**Data excerpts**
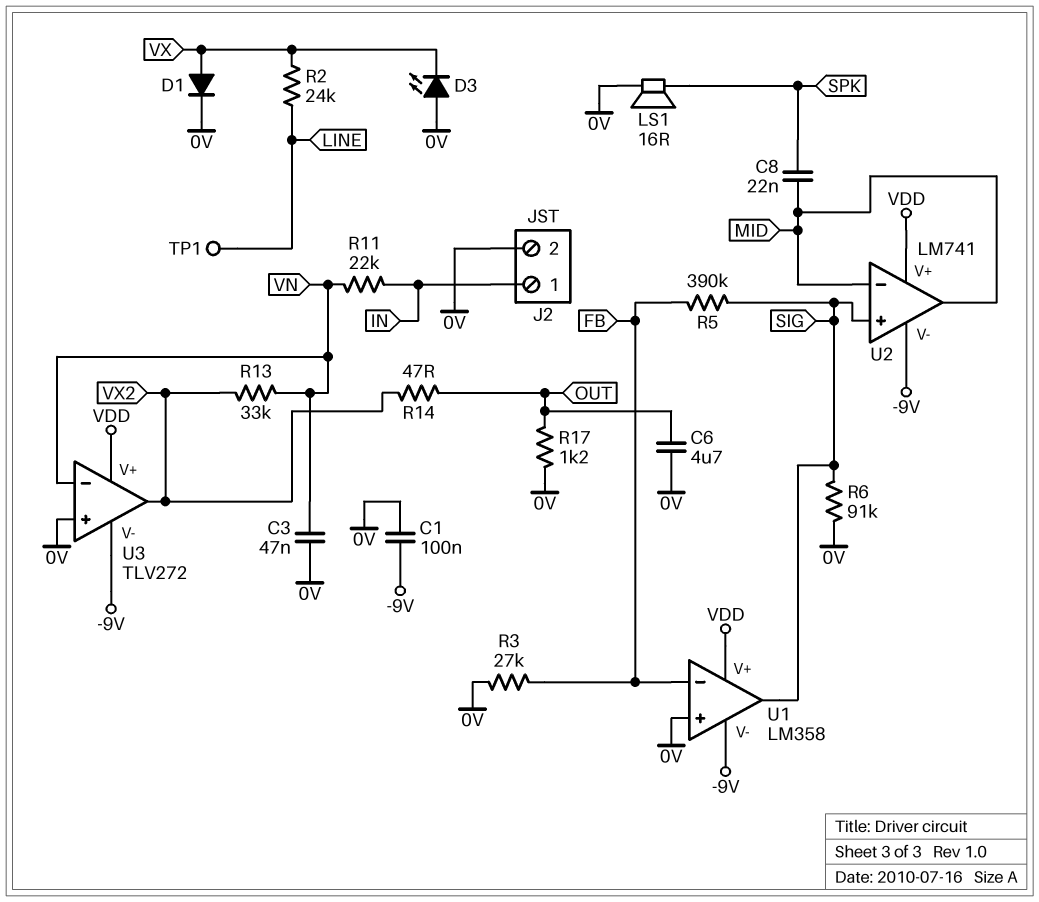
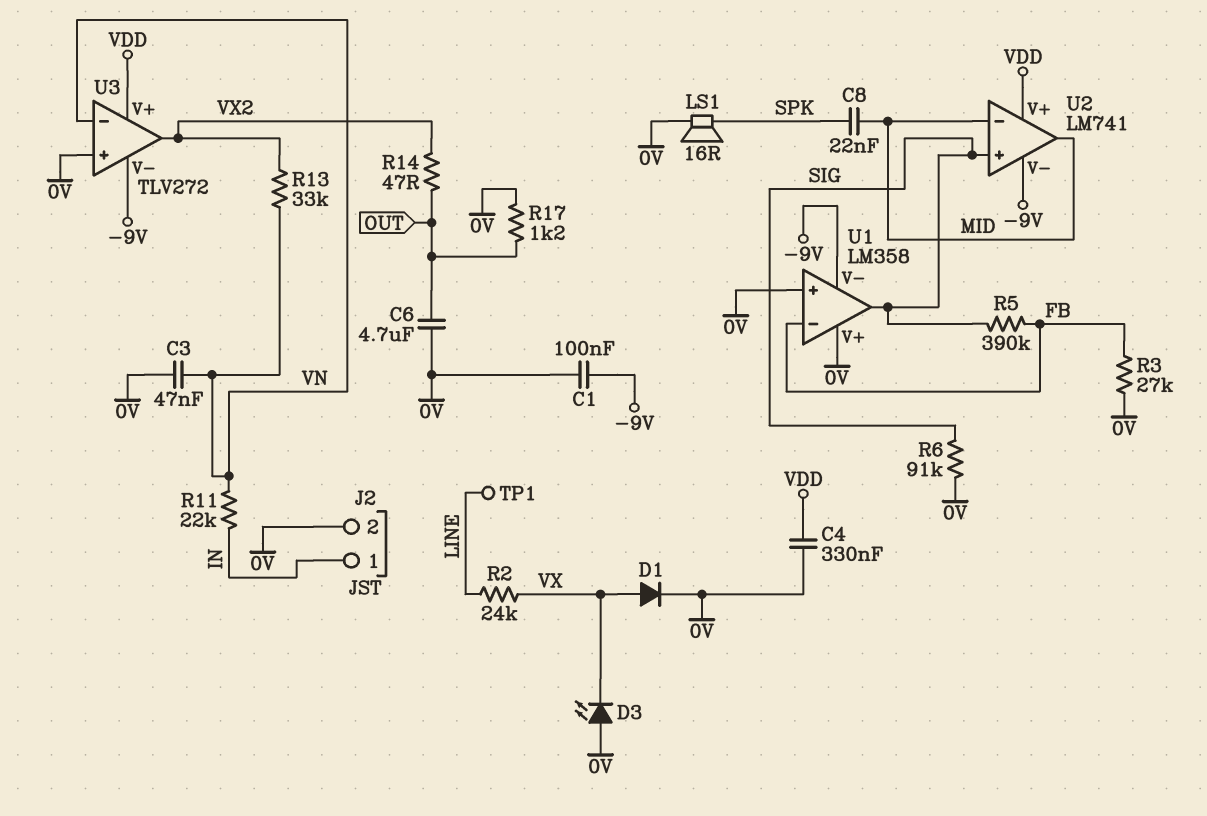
C4: none -> 330nF (0V, VDD)
U1 pin V+: VDD -> 0V

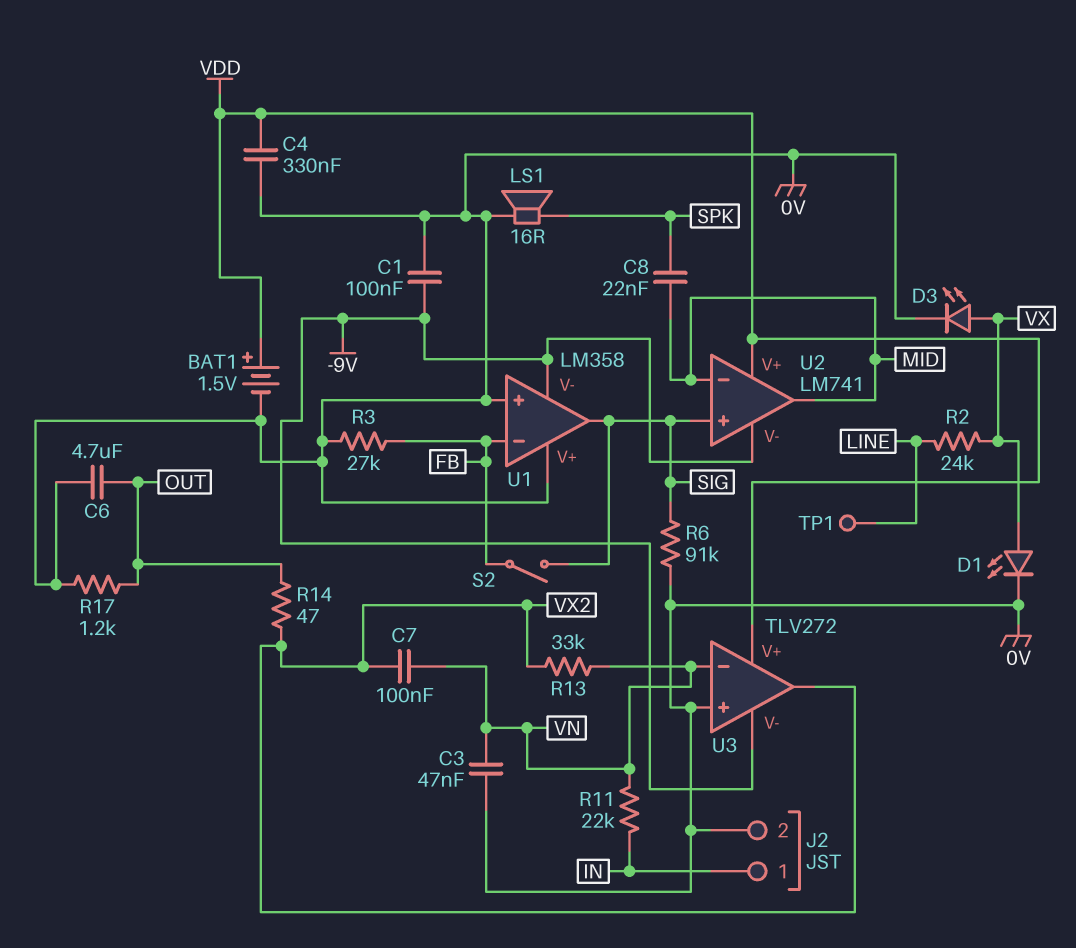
BAT1: none -> 1.5V (plus VDD, minus 0V)
C7: none -> 100nF (VN, VX2)
D1: diode (A VX, K 0V) -> LED (A VX, K 0V)
D3: LED (A 0V, K VX) -> LED (A VX, K 0V)
R5: 390k (FB, SIG) -> none
S2: none -> switch (FB, SIG)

**Exercise**
For this exercise, return every line from the data that holds the string "none".

**Response to this task**
C4: none -> 330nF (0V, VDD)
BAT1: none -> 1.5V (plus VDD, minus 0V)
C7: none -> 100nF (VN, VX2)
R5: 390k (FB, SIG) -> none
S2: none -> switch (FB, SIG)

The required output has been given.